## Task goal
Print the entries once more, unchanged.

## Available data

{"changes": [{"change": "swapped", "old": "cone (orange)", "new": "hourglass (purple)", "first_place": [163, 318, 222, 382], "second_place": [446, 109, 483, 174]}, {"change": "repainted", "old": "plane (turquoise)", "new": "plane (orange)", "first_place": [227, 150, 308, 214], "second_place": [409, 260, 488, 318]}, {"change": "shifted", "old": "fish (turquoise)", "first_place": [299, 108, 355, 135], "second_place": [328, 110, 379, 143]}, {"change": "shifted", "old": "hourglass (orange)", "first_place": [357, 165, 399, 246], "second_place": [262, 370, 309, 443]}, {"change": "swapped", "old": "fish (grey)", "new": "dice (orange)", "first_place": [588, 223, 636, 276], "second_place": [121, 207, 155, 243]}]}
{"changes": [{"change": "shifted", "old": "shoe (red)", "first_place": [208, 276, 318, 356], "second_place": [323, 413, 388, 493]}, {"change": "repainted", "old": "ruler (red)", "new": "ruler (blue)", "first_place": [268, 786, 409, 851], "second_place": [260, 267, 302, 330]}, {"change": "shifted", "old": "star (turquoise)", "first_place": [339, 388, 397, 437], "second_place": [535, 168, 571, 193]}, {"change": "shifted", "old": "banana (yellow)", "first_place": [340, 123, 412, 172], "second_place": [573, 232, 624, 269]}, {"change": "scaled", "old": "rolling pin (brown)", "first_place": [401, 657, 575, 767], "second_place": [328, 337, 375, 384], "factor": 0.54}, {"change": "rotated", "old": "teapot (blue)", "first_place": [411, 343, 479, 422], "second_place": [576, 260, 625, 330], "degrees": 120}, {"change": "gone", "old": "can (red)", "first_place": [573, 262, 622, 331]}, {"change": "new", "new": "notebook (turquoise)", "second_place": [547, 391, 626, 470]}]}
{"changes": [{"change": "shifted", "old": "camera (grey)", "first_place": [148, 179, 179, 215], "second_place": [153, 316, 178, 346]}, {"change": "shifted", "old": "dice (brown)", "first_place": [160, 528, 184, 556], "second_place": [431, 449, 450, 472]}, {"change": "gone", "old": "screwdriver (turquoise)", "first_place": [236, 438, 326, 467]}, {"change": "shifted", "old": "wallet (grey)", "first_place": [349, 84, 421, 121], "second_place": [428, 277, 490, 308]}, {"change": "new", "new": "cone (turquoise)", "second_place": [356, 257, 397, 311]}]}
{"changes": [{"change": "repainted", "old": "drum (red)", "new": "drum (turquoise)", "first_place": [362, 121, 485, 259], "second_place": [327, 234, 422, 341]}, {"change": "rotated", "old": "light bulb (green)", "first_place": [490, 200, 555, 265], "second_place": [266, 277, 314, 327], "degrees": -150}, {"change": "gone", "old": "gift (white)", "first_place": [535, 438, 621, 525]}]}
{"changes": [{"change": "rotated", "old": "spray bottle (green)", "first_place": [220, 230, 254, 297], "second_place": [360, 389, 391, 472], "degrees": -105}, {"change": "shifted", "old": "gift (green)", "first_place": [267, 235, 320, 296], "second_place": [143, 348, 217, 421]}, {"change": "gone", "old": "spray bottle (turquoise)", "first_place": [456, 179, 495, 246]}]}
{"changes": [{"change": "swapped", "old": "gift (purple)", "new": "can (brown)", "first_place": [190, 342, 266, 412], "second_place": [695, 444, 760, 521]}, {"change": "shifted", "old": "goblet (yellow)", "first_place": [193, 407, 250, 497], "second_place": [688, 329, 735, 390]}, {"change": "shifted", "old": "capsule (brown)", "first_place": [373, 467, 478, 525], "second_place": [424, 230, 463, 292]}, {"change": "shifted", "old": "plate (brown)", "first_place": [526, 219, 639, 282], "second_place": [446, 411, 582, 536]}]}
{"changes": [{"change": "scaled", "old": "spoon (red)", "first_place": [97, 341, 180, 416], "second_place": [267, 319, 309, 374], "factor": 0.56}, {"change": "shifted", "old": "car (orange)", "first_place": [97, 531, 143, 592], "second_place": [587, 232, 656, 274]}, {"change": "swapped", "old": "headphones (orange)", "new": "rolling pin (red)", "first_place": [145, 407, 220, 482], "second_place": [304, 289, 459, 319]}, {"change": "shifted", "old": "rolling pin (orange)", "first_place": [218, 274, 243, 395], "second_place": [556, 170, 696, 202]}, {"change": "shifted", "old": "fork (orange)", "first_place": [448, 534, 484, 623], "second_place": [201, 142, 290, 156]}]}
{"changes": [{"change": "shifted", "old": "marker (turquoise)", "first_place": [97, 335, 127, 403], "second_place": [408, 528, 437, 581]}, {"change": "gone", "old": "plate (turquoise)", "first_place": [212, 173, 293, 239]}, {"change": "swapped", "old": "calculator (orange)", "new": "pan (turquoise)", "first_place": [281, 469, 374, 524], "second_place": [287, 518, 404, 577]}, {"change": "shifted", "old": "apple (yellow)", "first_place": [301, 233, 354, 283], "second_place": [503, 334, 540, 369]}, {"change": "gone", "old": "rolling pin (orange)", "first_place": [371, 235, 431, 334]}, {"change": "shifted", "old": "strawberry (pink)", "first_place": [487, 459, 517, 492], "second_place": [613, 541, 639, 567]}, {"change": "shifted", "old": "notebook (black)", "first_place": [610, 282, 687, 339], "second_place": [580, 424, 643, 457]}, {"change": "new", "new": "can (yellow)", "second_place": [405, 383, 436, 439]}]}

## Response to the exercise
{"changes": [{"change": "swapped", "old": "cone (orange)", "new": "hourglass (purple)", "first_place": [163, 318, 222, 382], "second_place": [446, 109, 483, 174]}, {"change": "repainted", "old": "plane (turquoise)", "new": "plane (orange)", "first_place": [227, 150, 308, 214], "second_place": [409, 260, 488, 318]}, {"change": "shifted", "old": "fish (turquoise)", "first_place": [299, 108, 355, 135], "second_place": [328, 110, 379, 143]}, {"change": "shifted", "old": "hourglass (orange)", "first_place": [357, 165, 399, 246], "second_place": [262, 370, 309, 443]}, {"change": "swapped", "old": "fish (grey)", "new": "dice (orange)", "first_place": [588, 223, 636, 276], "second_place": [121, 207, 155, 243]}]}
{"changes": [{"change": "shifted", "old": "shoe (red)", "first_place": [208, 276, 318, 356], "second_place": [323, 413, 388, 493]}, {"change": "repainted", "old": "ruler (red)", "new": "ruler (blue)", "first_place": [268, 786, 409, 851], "second_place": [260, 267, 302, 330]}, {"change": "shifted", "old": "star (turquoise)", "first_place": [339, 388, 397, 437], "second_place": [535, 168, 571, 193]}, {"change": "shifted", "old": "banana (yellow)", "first_place": [340, 123, 412, 172], "second_place": [573, 232, 624, 269]}, {"change": "scaled", "old": "rolling pin (brown)", "first_place": [401, 657, 575, 767], "second_place": [328, 337, 375, 384], "factor": 0.54}, {"change": "rotated", "old": "teapot (blue)", "first_place": [411, 343, 479, 422], "second_place": [576, 260, 625, 330], "degrees": 120}, {"change": "gone", "old": "can (red)", "first_place": [573, 262, 622, 331]}, {"change": "new", "new": "notebook (turquoise)", "second_place": [547, 391, 626, 470]}]}
{"changes": [{"change": "shifted", "old": "camera (grey)", "first_place": [148, 179, 179, 215], "second_place": [153, 316, 178, 346]}, {"change": "shifted", "old": "dice (brown)", "first_place": [160, 528, 184, 556], "second_place": [431, 449, 450, 472]}, {"change": "gone", "old": "screwdriver (turquoise)", "first_place": [236, 438, 326, 467]}, {"change": "shifted", "old": "wallet (grey)", "first_place": [349, 84, 421, 121], "second_place": [428, 277, 490, 308]}, {"change": "new", "new": "cone (turquoise)", "second_place": [356, 257, 397, 311]}]}
{"changes": [{"change": "repainted", "old": "drum (red)", "new": "drum (turquoise)", "first_place": [362, 121, 485, 259], "second_place": [327, 234, 422, 341]}, {"change": "rotated", "old": "light bulb (green)", "first_place": [490, 200, 555, 265], "second_place": [266, 277, 314, 327], "degrees": -150}, {"change": "gone", "old": "gift (white)", "first_place": [535, 438, 621, 525]}]}
{"changes": [{"change": "rotated", "old": "spray bottle (green)", "first_place": [220, 230, 254, 297], "second_place": [360, 389, 391, 472], "degrees": -105}, {"change": "shifted", "old": "gift (green)", "first_place": [267, 235, 320, 296], "second_place": [143, 348, 217, 421]}, {"change": "gone", "old": "spray bottle (turquoise)", "first_place": [456, 179, 495, 246]}]}
{"changes": [{"change": "swapped", "old": "gift (purple)", "new": "can (brown)", "first_place": [190, 342, 266, 412], "second_place": [695, 444, 760, 521]}, {"change": "shifted", "old": "goblet (yellow)", "first_place": [193, 407, 250, 497], "second_place": [688, 329, 735, 390]}, {"change": "shifted", "old": "capsule (brown)", "first_place": [373, 467, 478, 525], "second_place": [424, 230, 463, 292]}, {"change": "shifted", "old": "plate (brown)", "first_place": [526, 219, 639, 282], "second_place": [446, 411, 582, 536]}]}
{"changes": [{"change": "scaled", "old": "spoon (red)", "first_place": [97, 341, 180, 416], "second_place": [267, 319, 309, 374], "factor": 0.56}, {"change": "shifted", "old": "car (orange)", "first_place": [97, 531, 143, 592], "second_place": [587, 232, 656, 274]}, {"change": "swapped", "old": "headphones (orange)", "new": "rolling pin (red)", "first_place": [145, 407, 220, 482], "second_place": [304, 289, 459, 319]}, {"change": "shifted", "old": "rolling pin (orange)", "first_place": [218, 274, 243, 395], "second_place": [556, 170, 696, 202]}, {"change": "shifted", "old": "fork (orange)", "first_place": [448, 534, 484, 623], "second_place": [201, 142, 290, 156]}]}
{"changes": [{"change": "shifted", "old": "marker (turquoise)", "first_place": [97, 335, 127, 403], "second_place": [408, 528, 437, 581]}, {"change": "gone", "old": "plate (turquoise)", "first_place": [212, 173, 293, 239]}, {"change": "swapped", "old": "calculator (orange)", "new": "pan (turquoise)", "first_place": [281, 469, 374, 524], "second_place": [287, 518, 404, 577]}, {"change": "shifted", "old": "apple (yellow)", "first_place": [301, 233, 354, 283], "second_place": [503, 334, 540, 369]}, {"change": "gone", "old": "rolling pin (orange)", "first_place": [371, 235, 431, 334]}, {"change": "shifted", "old": "strawberry (pink)", "first_place": [487, 459, 517, 492], "second_place": [613, 541, 639, 567]}, {"change": "shifted", "old": "notebook (black)", "first_place": [610, 282, 687, 339], "second_place": [580, 424, 643, 457]}, {"change": "new", "new": "can (yellow)", "second_place": [405, 383, 436, 439]}]}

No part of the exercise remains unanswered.